- _Data to process_:
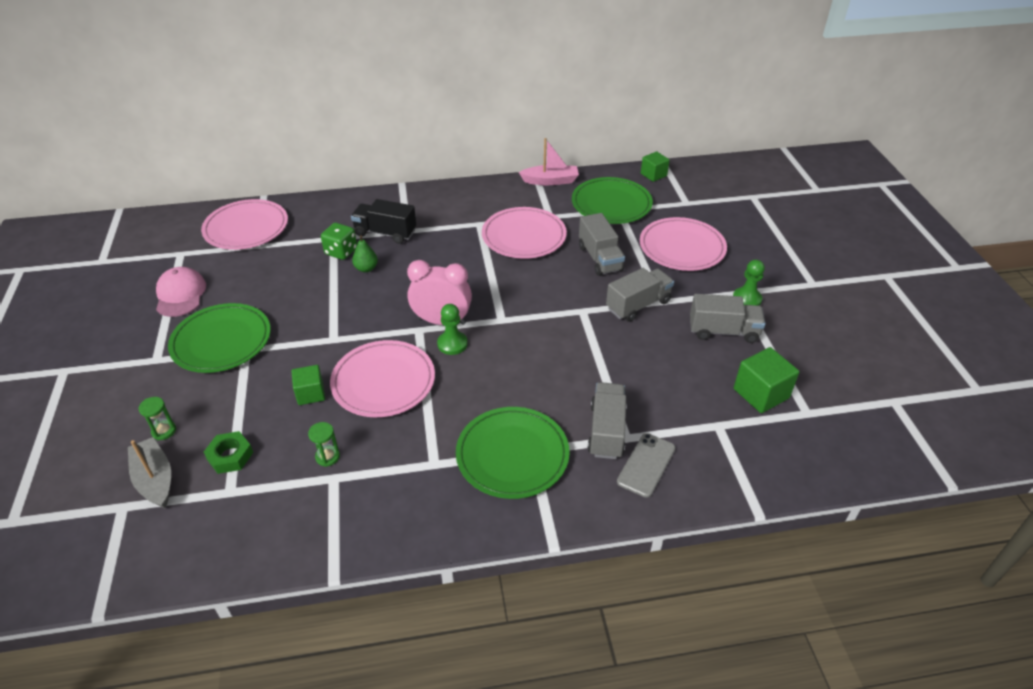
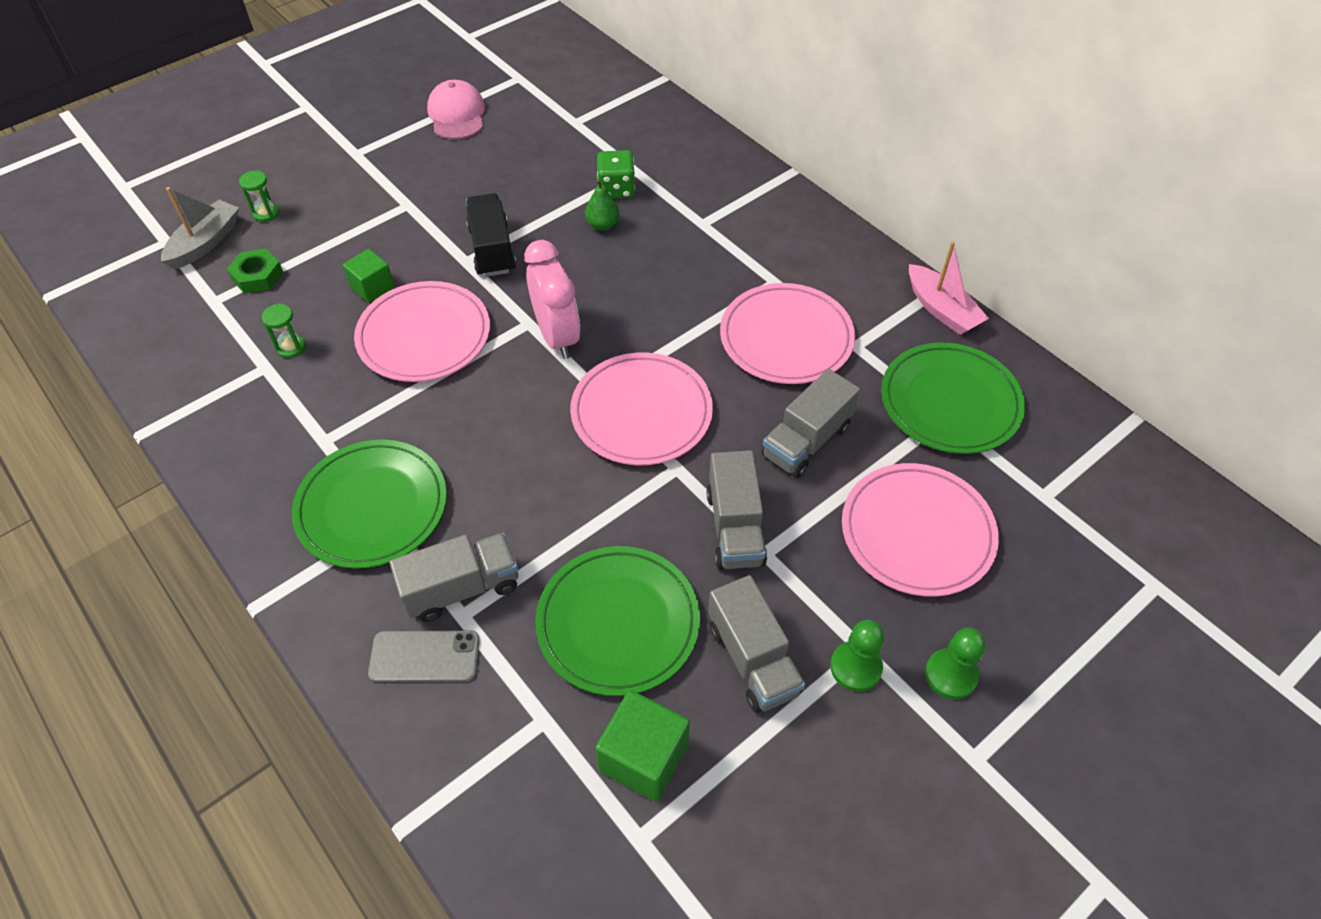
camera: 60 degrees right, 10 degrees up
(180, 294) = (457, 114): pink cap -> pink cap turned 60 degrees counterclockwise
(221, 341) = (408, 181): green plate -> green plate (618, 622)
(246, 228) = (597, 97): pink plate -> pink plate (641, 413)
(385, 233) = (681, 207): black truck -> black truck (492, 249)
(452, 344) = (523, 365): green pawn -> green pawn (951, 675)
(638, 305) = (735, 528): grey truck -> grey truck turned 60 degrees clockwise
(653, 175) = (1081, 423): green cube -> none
==
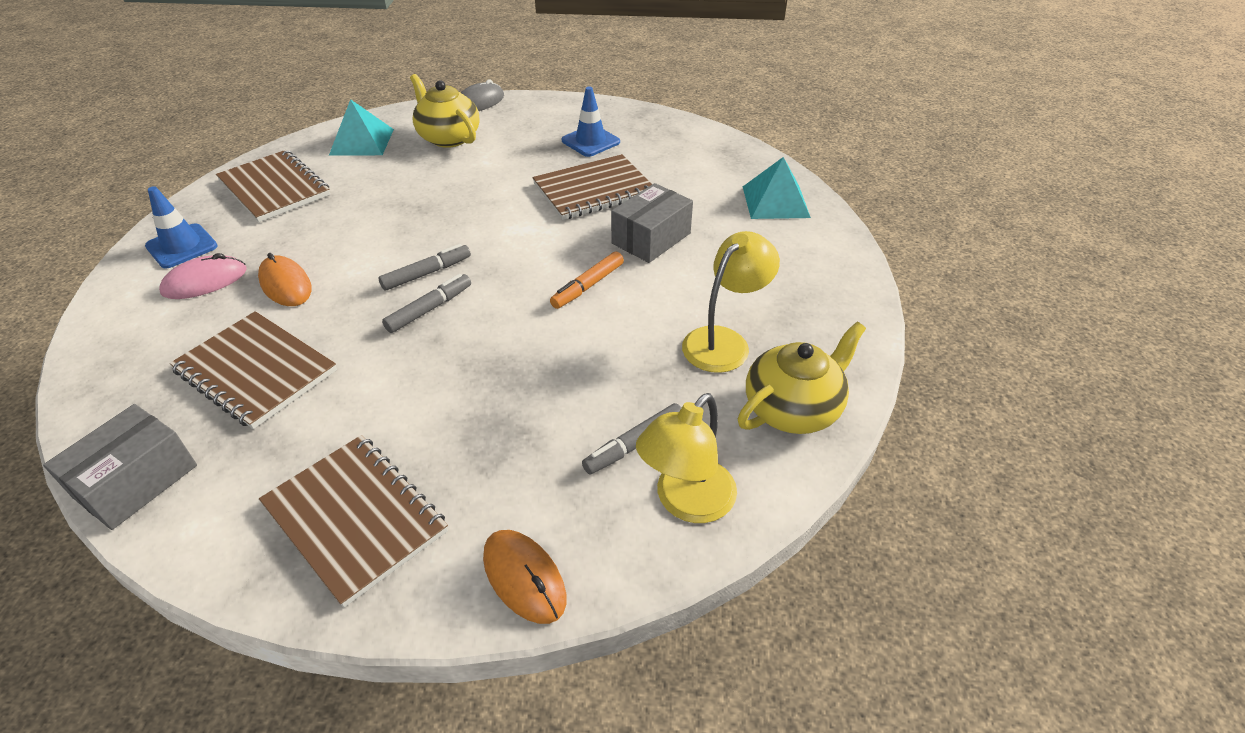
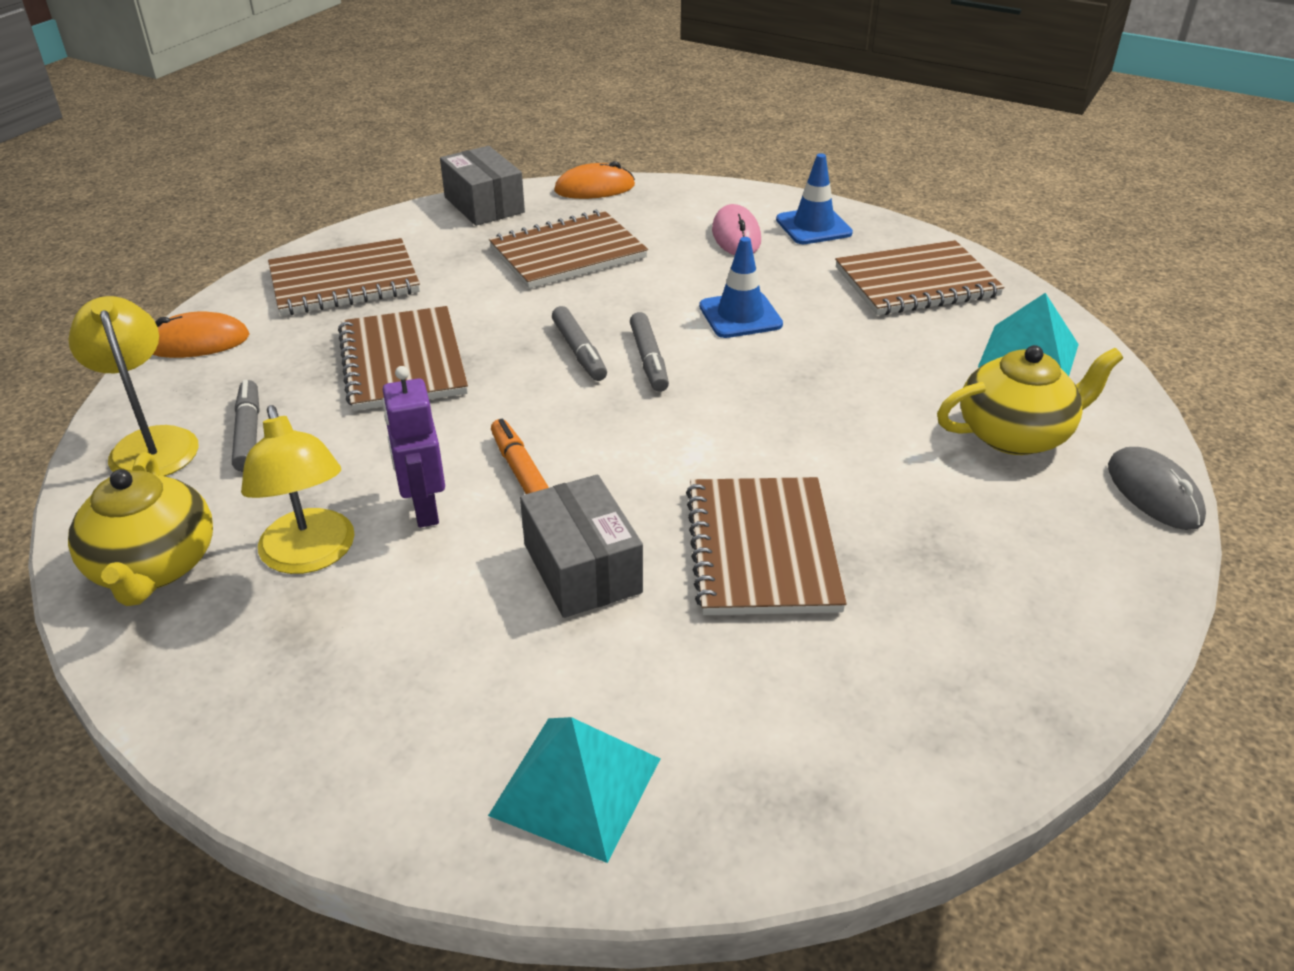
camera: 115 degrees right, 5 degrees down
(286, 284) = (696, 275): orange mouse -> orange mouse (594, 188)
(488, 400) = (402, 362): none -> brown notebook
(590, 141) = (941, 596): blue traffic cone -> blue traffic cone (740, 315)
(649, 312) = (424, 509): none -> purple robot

- _Problem to work on_:
Look back at the data above. Transcribe exactly the lines starting at the line that contains "(638, 305) = (735, 528): grey" and ending at the line that contains "(653, 175) = (1081, 423): green cube -> none".

- _Output of the task_:
(638, 305) = (735, 528): grey truck -> grey truck turned 60 degrees clockwise
(653, 175) = (1081, 423): green cube -> none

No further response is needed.